:: Input data

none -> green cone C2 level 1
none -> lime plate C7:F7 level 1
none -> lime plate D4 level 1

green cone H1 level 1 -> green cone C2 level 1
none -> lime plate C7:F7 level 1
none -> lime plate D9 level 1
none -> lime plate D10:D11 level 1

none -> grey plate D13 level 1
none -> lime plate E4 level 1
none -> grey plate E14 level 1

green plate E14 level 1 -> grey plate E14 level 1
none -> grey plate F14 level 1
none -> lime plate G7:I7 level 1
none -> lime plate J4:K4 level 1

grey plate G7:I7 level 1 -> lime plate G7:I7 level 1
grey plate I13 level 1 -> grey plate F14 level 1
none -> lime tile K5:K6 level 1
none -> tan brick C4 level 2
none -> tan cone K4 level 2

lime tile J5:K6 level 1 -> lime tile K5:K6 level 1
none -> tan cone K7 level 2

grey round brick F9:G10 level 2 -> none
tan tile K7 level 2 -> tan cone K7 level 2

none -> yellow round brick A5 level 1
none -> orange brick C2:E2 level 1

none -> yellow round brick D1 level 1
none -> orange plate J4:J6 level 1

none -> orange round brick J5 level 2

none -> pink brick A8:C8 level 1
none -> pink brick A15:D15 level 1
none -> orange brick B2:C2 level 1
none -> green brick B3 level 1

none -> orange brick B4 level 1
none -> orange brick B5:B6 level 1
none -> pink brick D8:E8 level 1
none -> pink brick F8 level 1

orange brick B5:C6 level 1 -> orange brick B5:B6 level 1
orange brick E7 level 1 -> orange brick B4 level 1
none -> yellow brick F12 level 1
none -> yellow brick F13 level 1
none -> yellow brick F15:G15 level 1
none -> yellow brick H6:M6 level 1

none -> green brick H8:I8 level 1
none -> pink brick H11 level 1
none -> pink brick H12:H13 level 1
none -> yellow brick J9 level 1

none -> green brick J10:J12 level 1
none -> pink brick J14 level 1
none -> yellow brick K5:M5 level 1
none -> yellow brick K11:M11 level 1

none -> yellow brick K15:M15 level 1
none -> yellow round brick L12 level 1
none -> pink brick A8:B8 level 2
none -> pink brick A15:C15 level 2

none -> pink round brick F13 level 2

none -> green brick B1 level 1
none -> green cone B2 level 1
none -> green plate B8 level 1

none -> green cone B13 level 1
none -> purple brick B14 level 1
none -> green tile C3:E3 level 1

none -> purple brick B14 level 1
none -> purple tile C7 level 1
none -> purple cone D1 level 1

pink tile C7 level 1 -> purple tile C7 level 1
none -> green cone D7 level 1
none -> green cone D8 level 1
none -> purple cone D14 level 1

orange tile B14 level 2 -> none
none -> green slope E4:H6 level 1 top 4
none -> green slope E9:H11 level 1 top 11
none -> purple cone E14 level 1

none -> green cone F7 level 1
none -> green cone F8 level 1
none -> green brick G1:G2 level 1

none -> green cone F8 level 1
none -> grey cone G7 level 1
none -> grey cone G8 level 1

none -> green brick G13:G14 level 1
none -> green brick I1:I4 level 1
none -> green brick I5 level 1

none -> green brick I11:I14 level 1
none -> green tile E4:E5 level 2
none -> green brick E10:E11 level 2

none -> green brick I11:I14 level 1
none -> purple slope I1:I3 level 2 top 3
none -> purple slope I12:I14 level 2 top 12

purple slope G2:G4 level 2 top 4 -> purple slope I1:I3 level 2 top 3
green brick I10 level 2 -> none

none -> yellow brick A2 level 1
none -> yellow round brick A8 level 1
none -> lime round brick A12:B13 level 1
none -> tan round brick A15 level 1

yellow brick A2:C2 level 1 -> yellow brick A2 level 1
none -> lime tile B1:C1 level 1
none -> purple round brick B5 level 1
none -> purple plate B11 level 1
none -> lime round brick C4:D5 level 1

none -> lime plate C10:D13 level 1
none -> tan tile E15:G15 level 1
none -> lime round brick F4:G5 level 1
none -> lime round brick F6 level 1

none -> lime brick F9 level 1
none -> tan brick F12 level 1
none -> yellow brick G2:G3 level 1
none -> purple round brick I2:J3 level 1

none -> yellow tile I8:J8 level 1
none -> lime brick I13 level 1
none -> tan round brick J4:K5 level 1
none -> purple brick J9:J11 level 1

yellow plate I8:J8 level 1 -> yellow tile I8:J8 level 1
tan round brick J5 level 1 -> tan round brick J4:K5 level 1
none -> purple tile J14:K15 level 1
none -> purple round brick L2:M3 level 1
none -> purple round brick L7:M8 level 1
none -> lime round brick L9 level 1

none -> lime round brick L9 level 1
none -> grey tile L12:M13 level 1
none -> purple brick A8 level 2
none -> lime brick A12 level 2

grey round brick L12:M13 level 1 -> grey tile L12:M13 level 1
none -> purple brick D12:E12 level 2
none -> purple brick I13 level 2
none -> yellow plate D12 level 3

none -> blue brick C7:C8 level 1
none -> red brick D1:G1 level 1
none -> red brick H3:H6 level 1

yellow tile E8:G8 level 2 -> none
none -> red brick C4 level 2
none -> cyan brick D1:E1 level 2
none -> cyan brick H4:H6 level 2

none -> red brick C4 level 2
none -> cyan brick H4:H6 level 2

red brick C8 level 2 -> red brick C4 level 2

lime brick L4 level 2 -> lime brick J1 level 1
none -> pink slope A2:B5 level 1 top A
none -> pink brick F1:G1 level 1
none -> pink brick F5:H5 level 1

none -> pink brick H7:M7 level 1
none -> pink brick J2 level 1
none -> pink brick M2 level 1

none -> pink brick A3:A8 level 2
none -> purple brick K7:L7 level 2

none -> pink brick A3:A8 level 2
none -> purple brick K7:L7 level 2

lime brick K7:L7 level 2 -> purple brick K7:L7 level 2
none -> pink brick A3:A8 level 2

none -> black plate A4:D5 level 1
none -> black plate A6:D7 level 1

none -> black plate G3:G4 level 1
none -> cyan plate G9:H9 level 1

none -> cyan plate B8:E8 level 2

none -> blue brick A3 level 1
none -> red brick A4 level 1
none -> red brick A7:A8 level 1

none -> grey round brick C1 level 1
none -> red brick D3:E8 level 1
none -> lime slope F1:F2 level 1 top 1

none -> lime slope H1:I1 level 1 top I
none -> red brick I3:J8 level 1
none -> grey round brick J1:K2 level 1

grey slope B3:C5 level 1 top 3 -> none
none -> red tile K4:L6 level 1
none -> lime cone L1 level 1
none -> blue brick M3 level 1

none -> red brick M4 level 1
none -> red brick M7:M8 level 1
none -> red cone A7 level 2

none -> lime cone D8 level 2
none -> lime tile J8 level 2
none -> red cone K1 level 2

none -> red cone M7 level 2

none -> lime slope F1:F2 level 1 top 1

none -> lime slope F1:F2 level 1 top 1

::::

» Assignment
State how many lines of the records above contain the word "slope", giving only that number.

» Written solution
11